-------- Data for processing

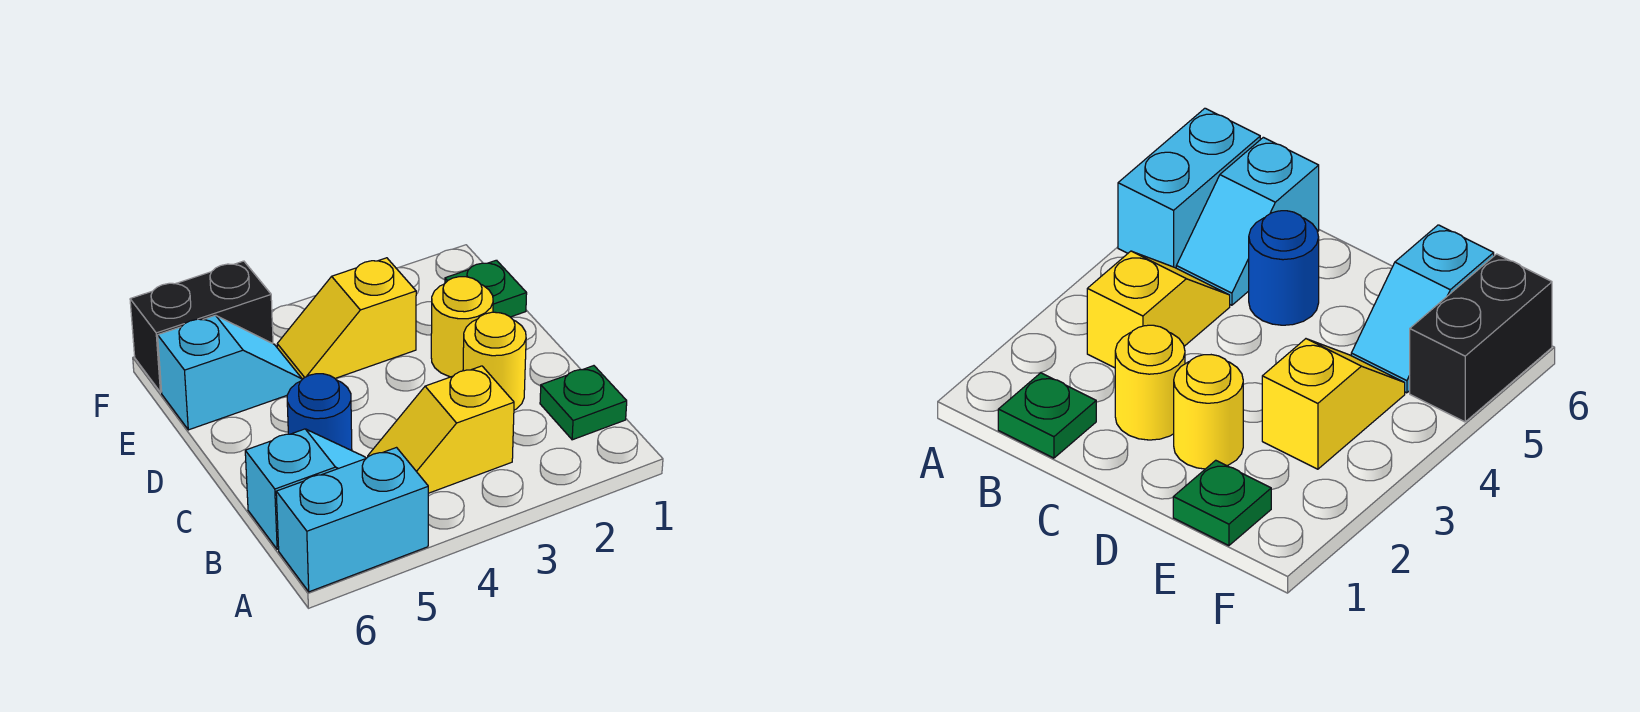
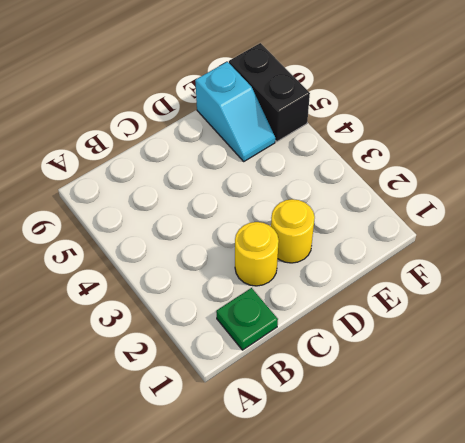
none -> cyan brick A5:A6 level 1
none -> yellow slope B3:B4 level 1 top 3

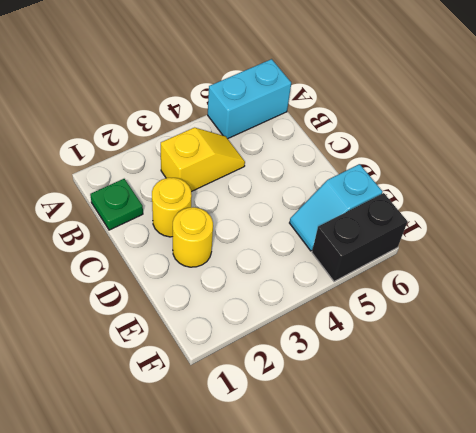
none -> cyan slope B5:B6 level 1 top 6
none -> blue round brick C5 level 1

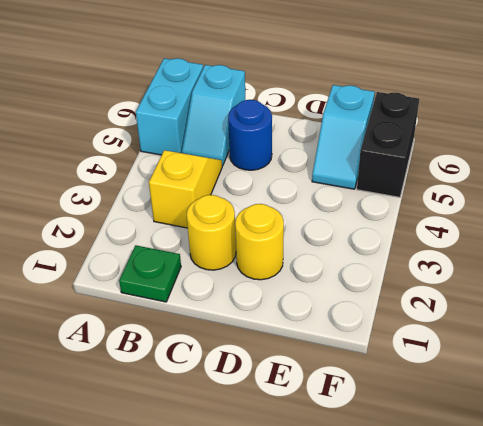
none -> green plate E1 level 1
none -> yellow slope E3:E4 level 1 top 3

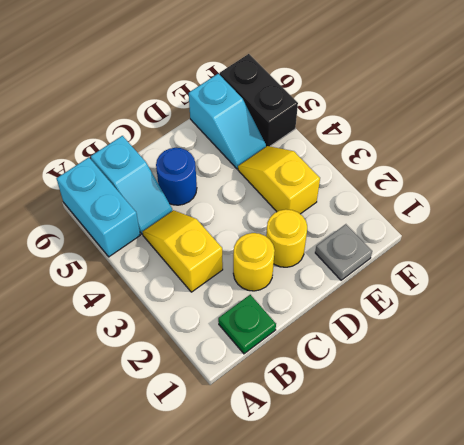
grey plate E1 level 1 -> green plate E1 level 1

----------------

■ **Your task**: Omit the pictures; restate every entry word for word.

■ **Output of the exercise**:
none -> cyan brick A5:A6 level 1
none -> yellow slope B3:B4 level 1 top 3

none -> cyan slope B5:B6 level 1 top 6
none -> blue round brick C5 level 1

none -> green plate E1 level 1
none -> yellow slope E3:E4 level 1 top 3

grey plate E1 level 1 -> green plate E1 level 1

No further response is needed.